What you need to do | Transcribe all of the data exactly. Omit the pictures.

Source data |

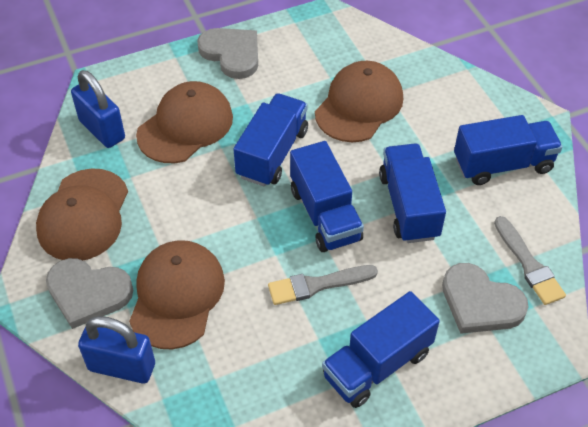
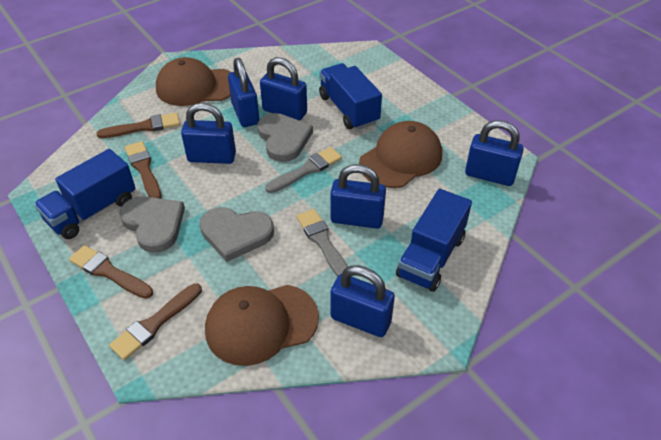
blue padlock: 2 -> 6
blue truck: 5 -> 3
brown brush: 0 -> 4
brown cap: 4 -> 3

Your solution |
blue padlock: 2 -> 6
blue truck: 5 -> 3
brown brush: 0 -> 4
brown cap: 4 -> 3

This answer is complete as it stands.